§ Work to complete
Copy everything from the line containing "Honolulu: 3:48 -> 3:45" down to the line containing "Andorra: 6:16 -> 3:01", putting "absent" wherever "none" appears and changing nothing else.

═══ Stored rows ═══

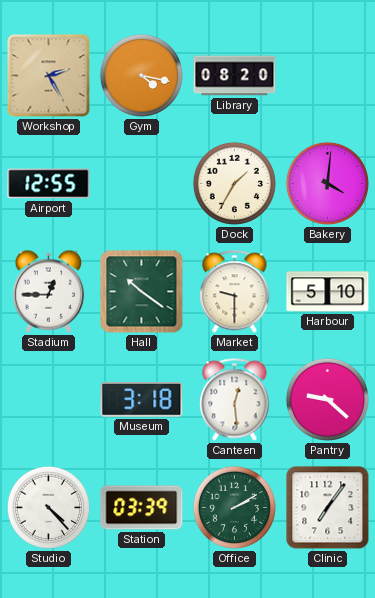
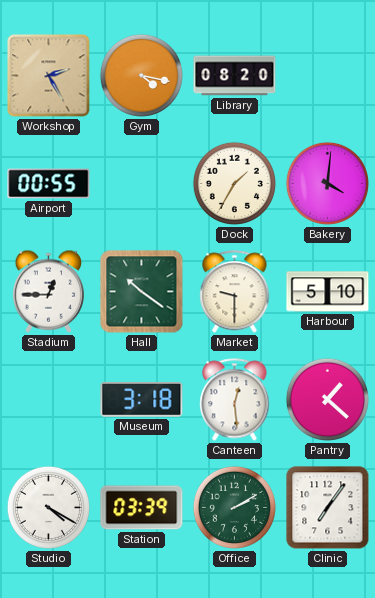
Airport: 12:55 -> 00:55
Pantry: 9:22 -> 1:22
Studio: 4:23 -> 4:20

═══
═══ Stored rows ═══

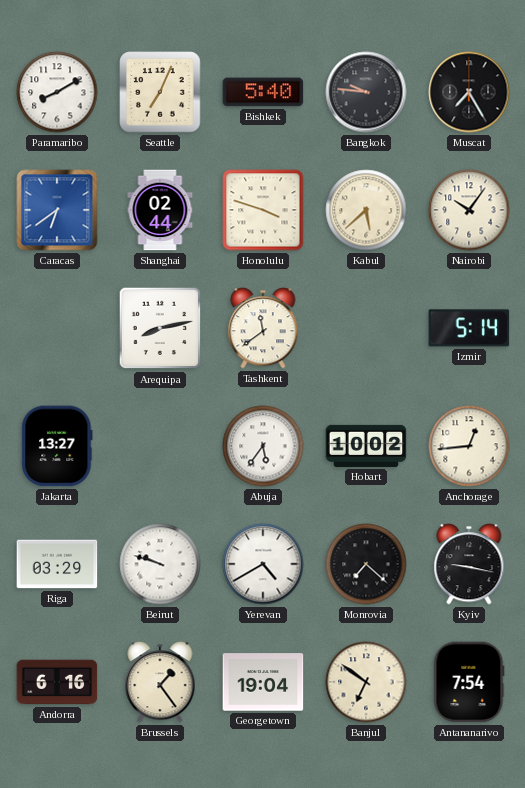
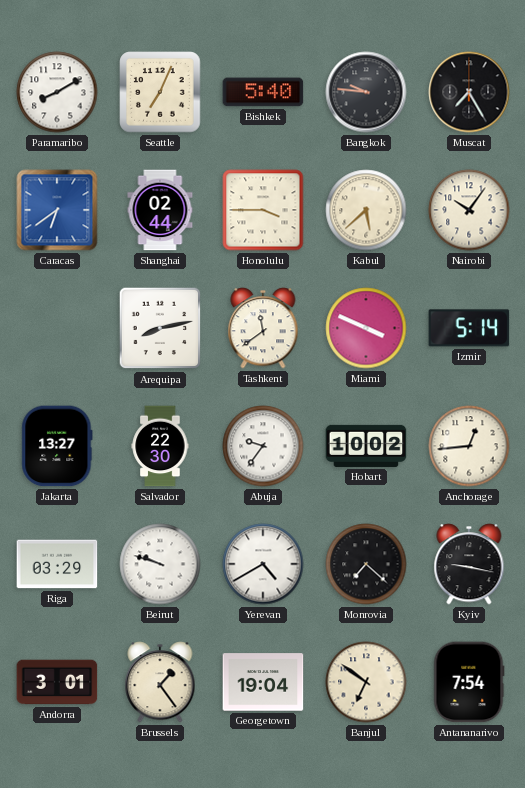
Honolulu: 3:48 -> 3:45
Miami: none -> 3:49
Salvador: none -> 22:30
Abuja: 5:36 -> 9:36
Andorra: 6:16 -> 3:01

═══

§ Complete response
Honolulu: 3:48 -> 3:45
Miami: absent -> 3:49
Salvador: absent -> 22:30
Abuja: 5:36 -> 9:36
Andorra: 6:16 -> 3:01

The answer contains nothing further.